[Scene change data]
-- -- --

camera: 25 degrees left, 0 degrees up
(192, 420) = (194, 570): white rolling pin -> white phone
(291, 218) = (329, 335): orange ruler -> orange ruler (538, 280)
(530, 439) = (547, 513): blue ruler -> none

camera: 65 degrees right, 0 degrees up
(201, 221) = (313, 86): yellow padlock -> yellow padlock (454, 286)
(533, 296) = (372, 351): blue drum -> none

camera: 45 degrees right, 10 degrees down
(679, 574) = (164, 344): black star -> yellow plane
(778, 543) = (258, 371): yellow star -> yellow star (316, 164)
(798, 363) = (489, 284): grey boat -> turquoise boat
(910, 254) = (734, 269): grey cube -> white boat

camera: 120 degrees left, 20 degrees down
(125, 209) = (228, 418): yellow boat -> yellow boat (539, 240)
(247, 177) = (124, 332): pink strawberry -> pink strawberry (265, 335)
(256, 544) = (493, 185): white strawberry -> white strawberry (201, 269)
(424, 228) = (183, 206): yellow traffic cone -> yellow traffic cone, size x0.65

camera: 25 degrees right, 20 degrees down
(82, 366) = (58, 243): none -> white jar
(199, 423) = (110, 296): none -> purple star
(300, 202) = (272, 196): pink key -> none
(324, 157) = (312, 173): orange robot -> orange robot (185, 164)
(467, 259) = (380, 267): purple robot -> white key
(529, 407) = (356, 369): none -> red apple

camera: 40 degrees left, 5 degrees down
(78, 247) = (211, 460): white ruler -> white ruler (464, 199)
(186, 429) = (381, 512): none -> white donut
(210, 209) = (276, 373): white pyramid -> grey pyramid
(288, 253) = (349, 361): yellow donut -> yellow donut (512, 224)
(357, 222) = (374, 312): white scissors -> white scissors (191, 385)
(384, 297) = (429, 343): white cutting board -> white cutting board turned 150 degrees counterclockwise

-- -- --

Instructions for the task = The first line of the entries above marks where to begin; repeat each line exactly through the one that contains "camera: 40 degrees left, 5 degrees down", and include that line.

Result for this exercise =
camera: 25 degrees left, 0 degrees up
(192, 420) = (194, 570): white rolling pin -> white phone
(291, 218) = (329, 335): orange ruler -> orange ruler (538, 280)
(530, 439) = (547, 513): blue ruler -> none

camera: 65 degrees right, 0 degrees up
(201, 221) = (313, 86): yellow padlock -> yellow padlock (454, 286)
(533, 296) = (372, 351): blue drum -> none

camera: 45 degrees right, 10 degrees down
(679, 574) = (164, 344): black star -> yellow plane
(778, 543) = (258, 371): yellow star -> yellow star (316, 164)
(798, 363) = (489, 284): grey boat -> turquoise boat
(910, 254) = (734, 269): grey cube -> white boat

camera: 120 degrees left, 20 degrees down
(125, 209) = (228, 418): yellow boat -> yellow boat (539, 240)
(247, 177) = (124, 332): pink strawberry -> pink strawberry (265, 335)
(256, 544) = (493, 185): white strawberry -> white strawberry (201, 269)
(424, 228) = (183, 206): yellow traffic cone -> yellow traffic cone, size x0.65

camera: 25 degrees right, 20 degrees down
(82, 366) = (58, 243): none -> white jar
(199, 423) = (110, 296): none -> purple star
(300, 202) = (272, 196): pink key -> none
(324, 157) = (312, 173): orange robot -> orange robot (185, 164)
(467, 259) = (380, 267): purple robot -> white key
(529, 407) = (356, 369): none -> red apple

camera: 40 degrees left, 5 degrees down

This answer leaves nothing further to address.